__BRIEF__
Your copy should repeat each record exactly and contain none of the pictures.

__DATA TO PROCESS__

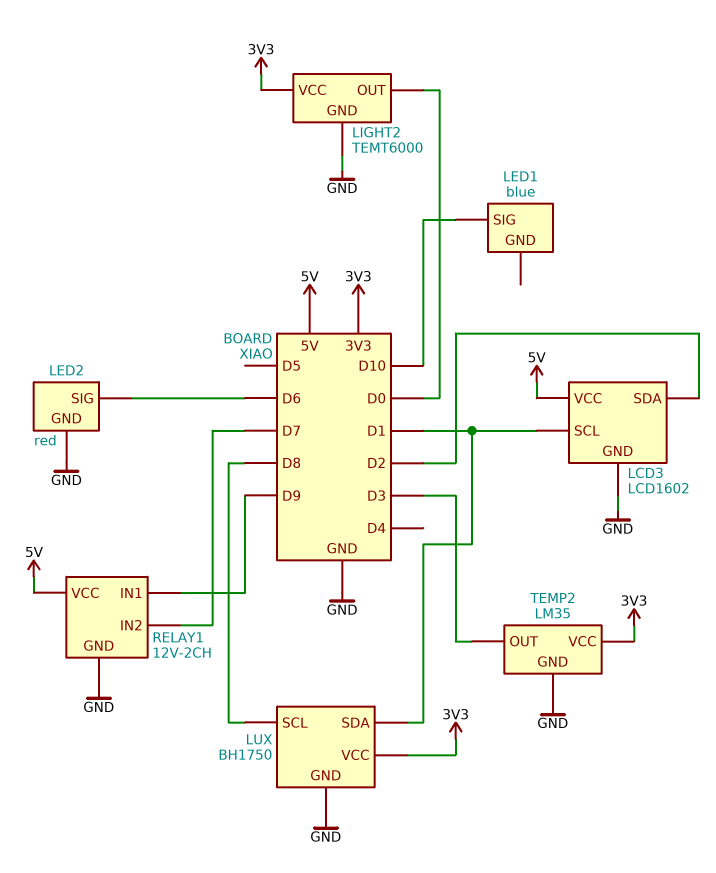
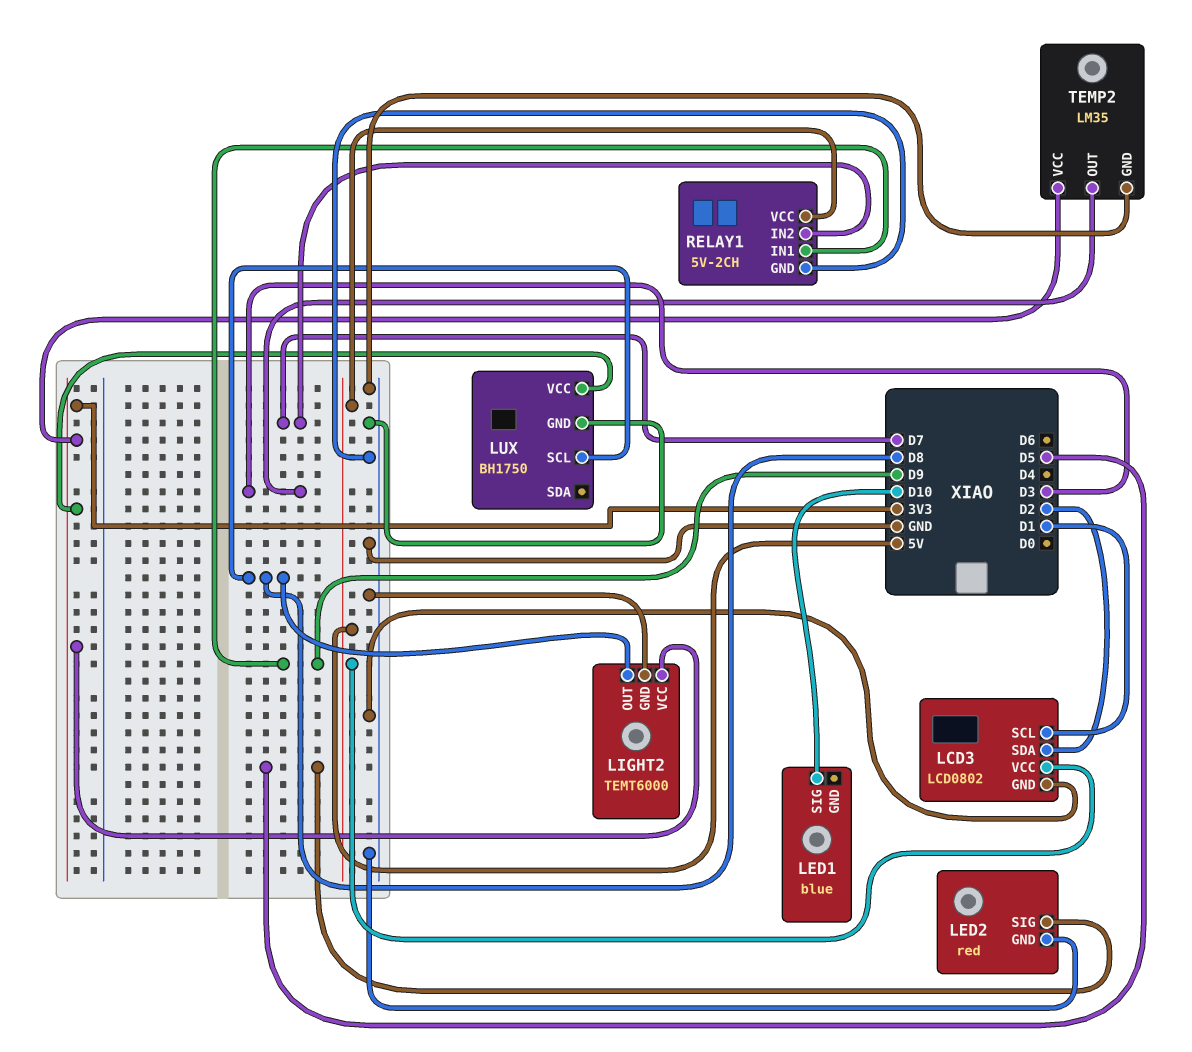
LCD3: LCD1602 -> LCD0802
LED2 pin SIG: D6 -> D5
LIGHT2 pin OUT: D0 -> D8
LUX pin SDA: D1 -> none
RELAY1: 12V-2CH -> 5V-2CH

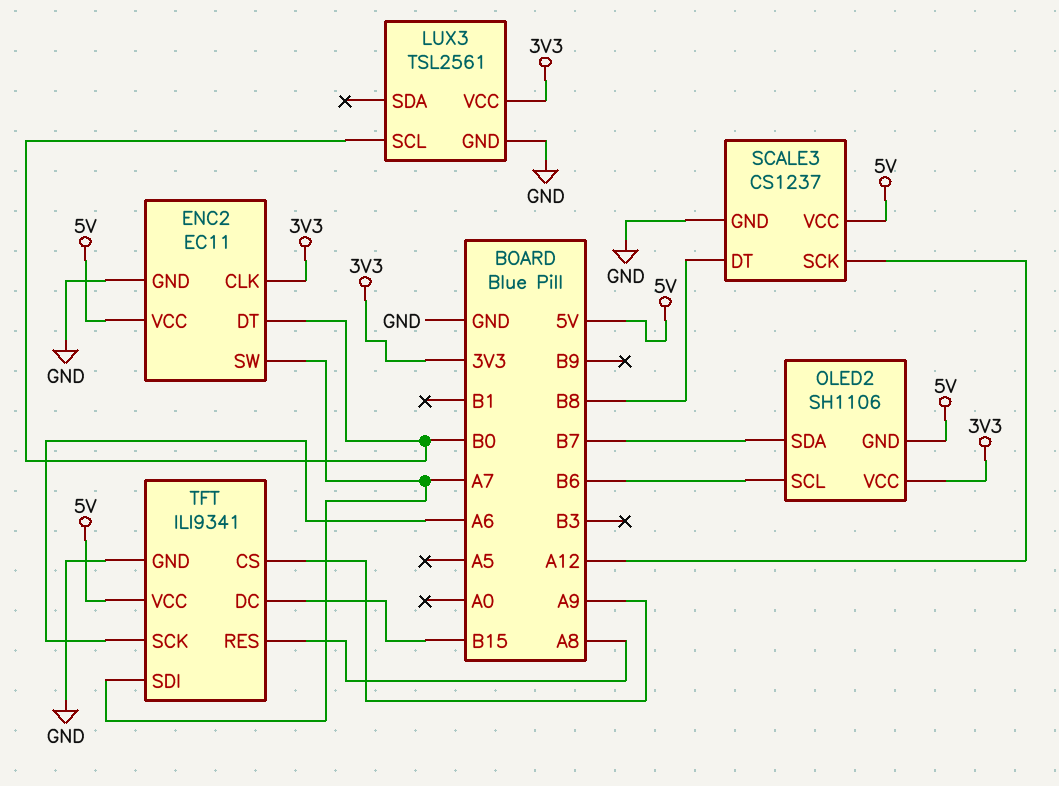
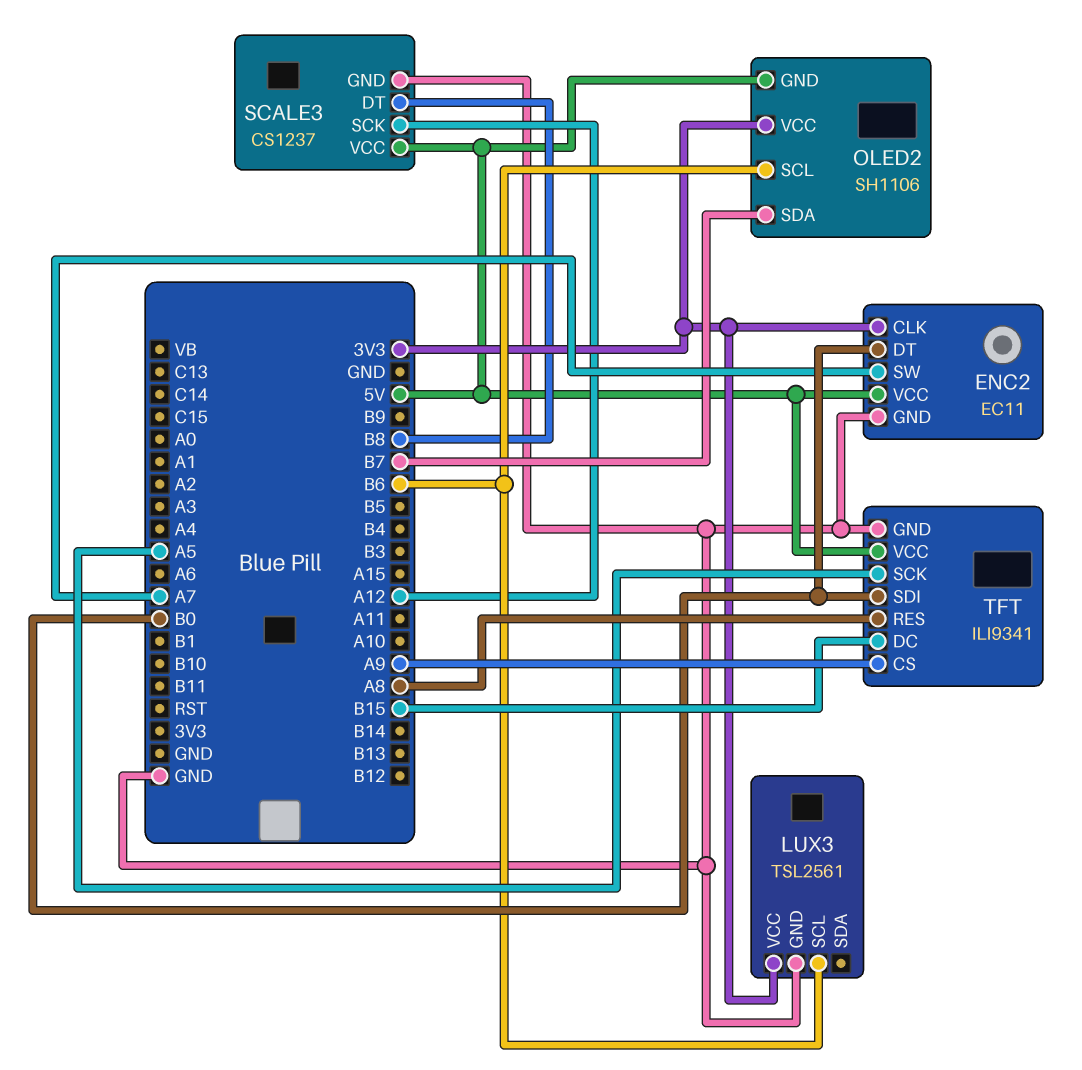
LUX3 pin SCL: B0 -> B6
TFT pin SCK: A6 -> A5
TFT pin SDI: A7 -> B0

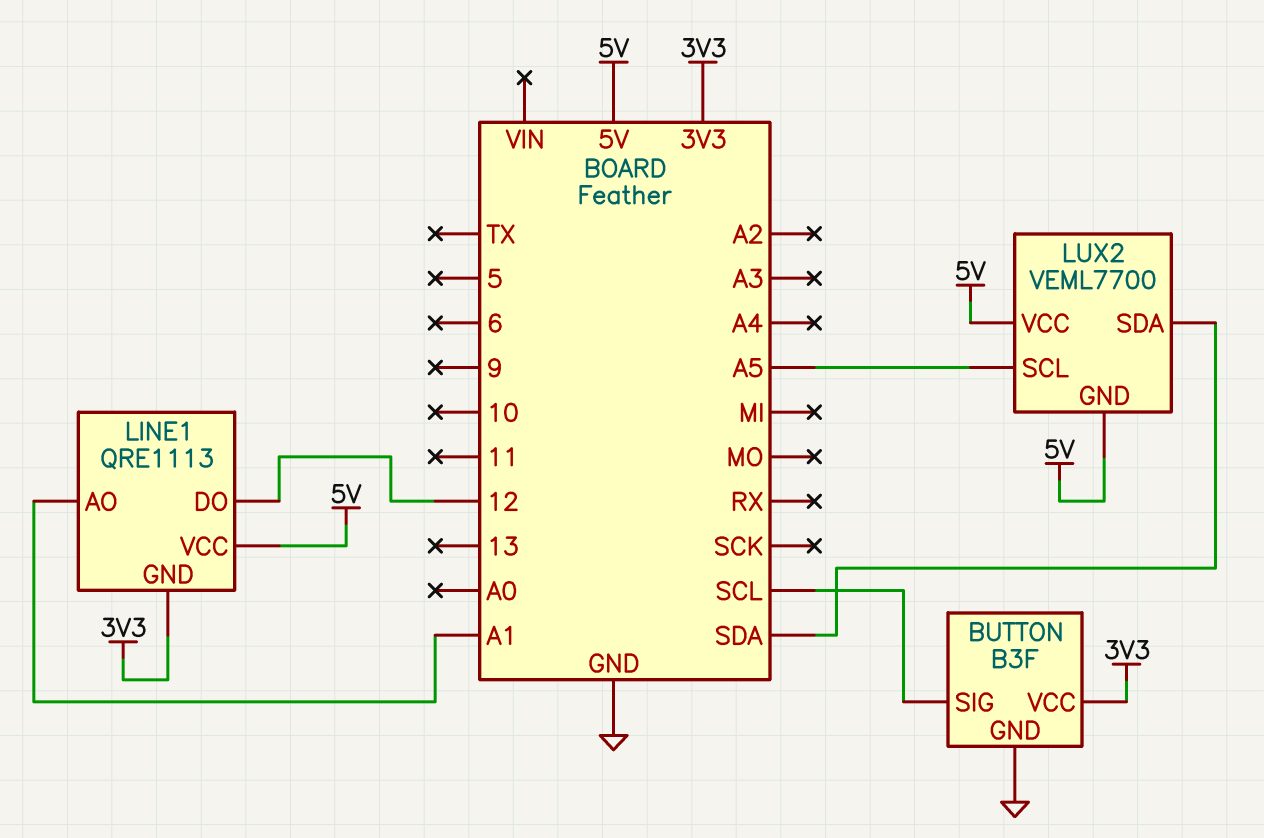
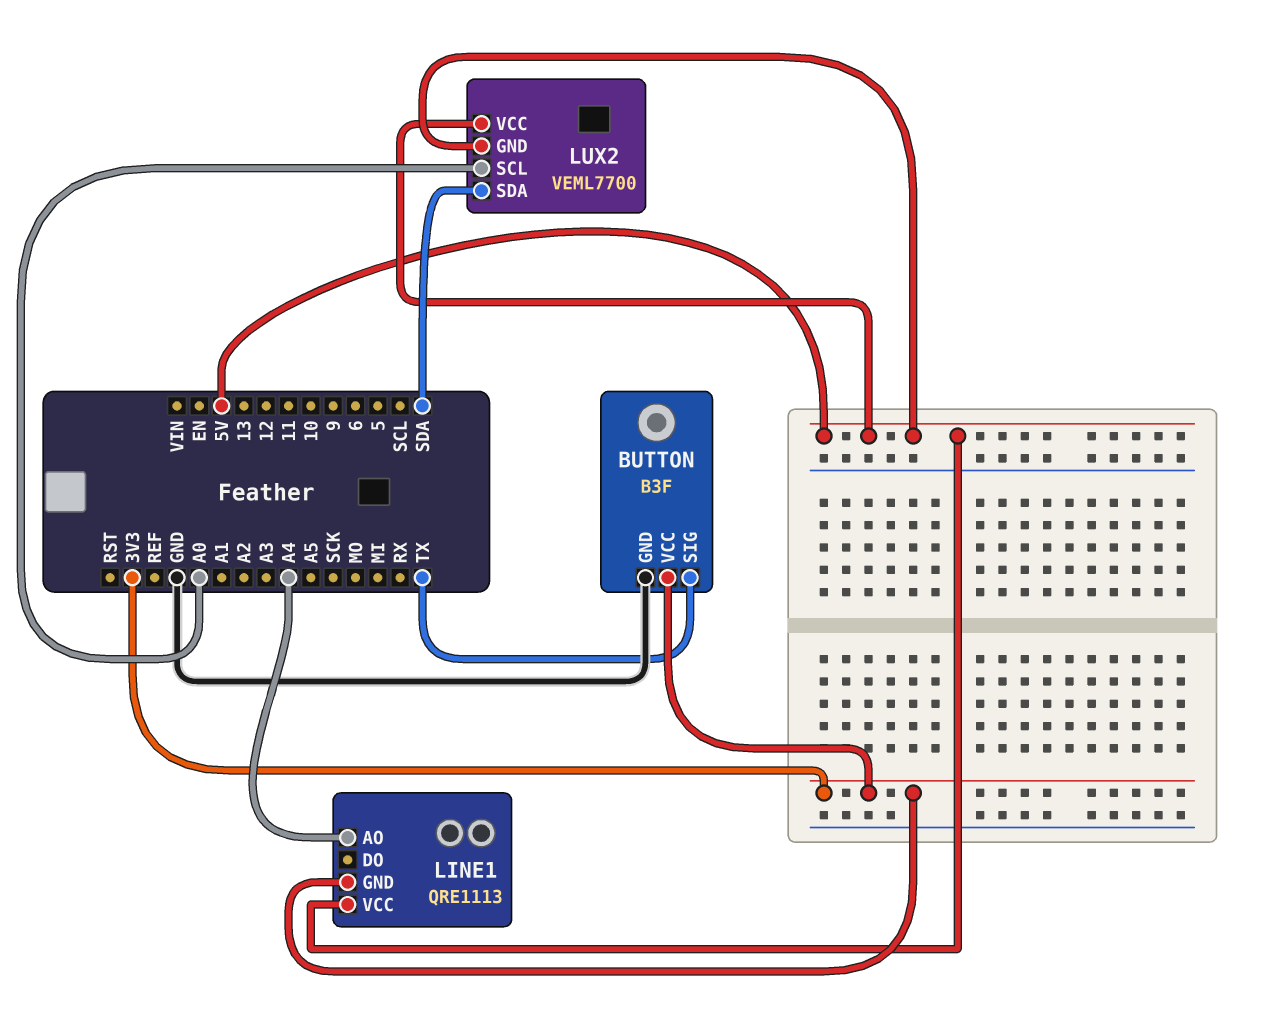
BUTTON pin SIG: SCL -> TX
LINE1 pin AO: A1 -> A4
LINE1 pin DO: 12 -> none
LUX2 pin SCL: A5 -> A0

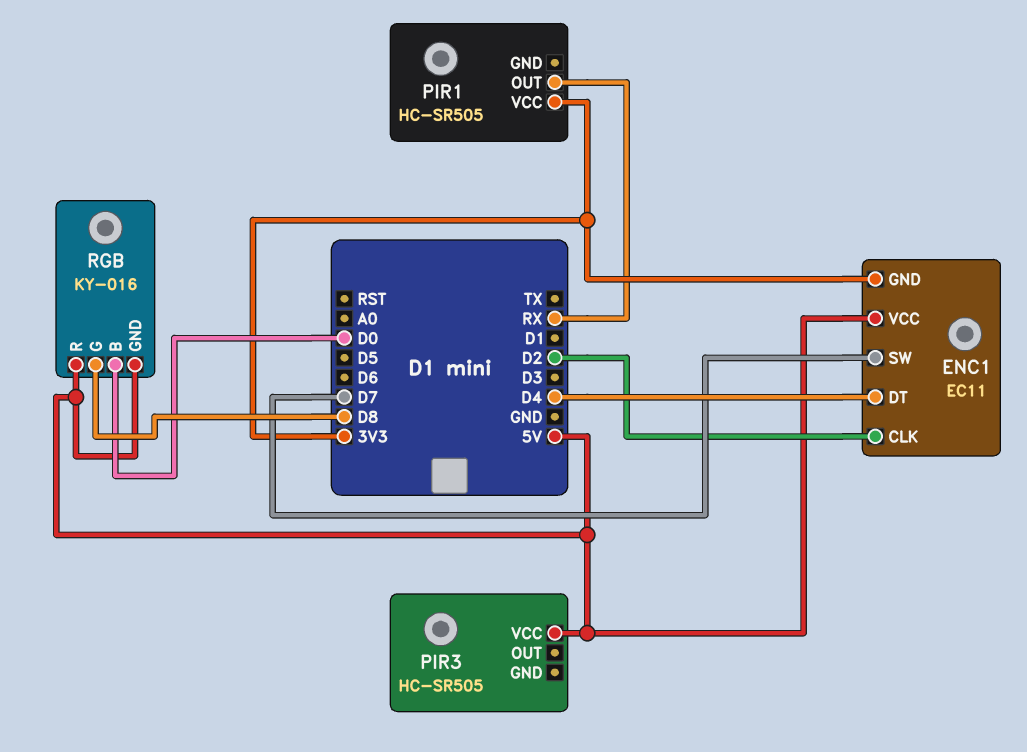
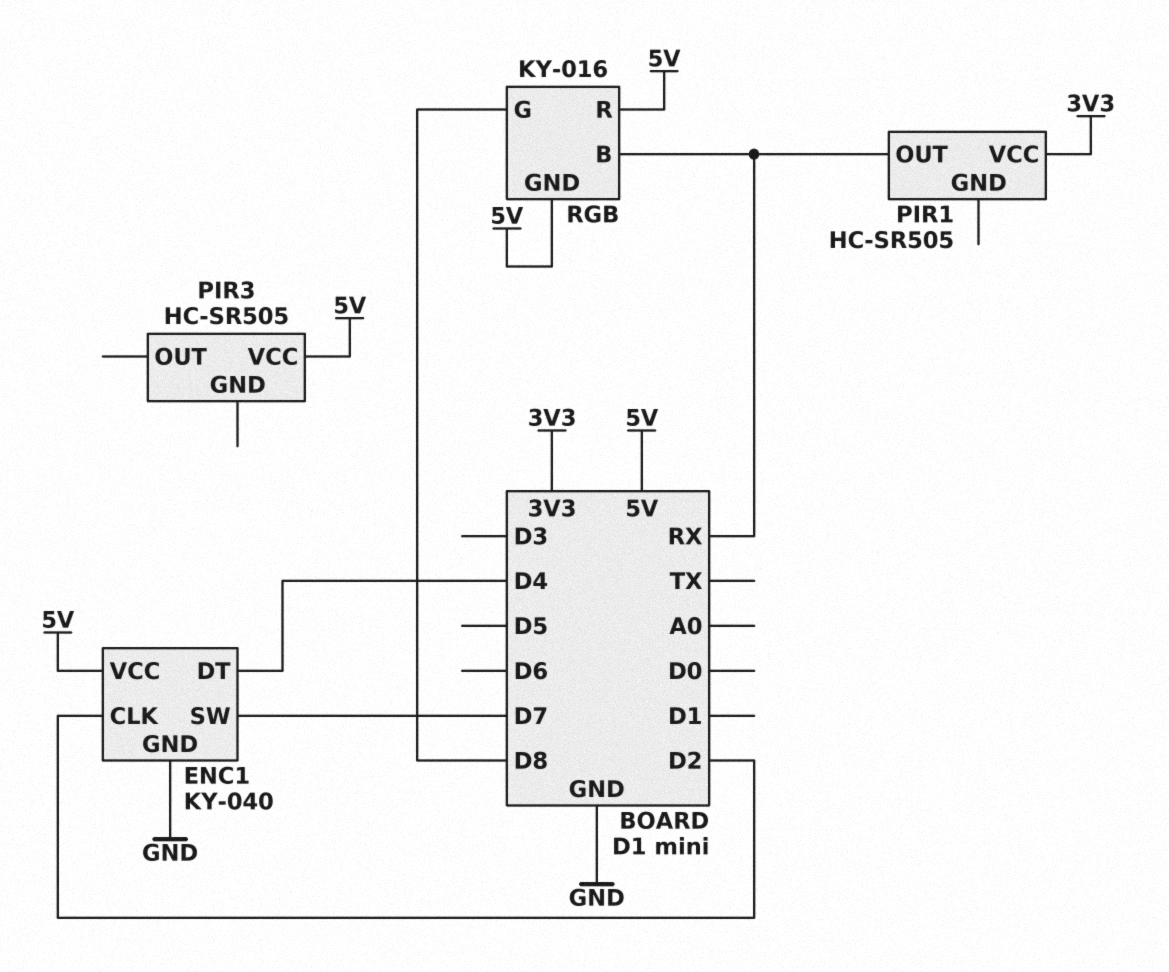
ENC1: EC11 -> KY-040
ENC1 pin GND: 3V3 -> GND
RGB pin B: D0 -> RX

__YOUR SOLUTION__
LCD3: LCD1602 -> LCD0802
LED2 pin SIG: D6 -> D5
LIGHT2 pin OUT: D0 -> D8
LUX pin SDA: D1 -> none
RELAY1: 12V-2CH -> 5V-2CH

LUX3 pin SCL: B0 -> B6
TFT pin SCK: A6 -> A5
TFT pin SDI: A7 -> B0

BUTTON pin SIG: SCL -> TX
LINE1 pin AO: A1 -> A4
LINE1 pin DO: 12 -> none
LUX2 pin SCL: A5 -> A0

ENC1: EC11 -> KY-040
ENC1 pin GND: 3V3 -> GND
RGB pin B: D0 -> RX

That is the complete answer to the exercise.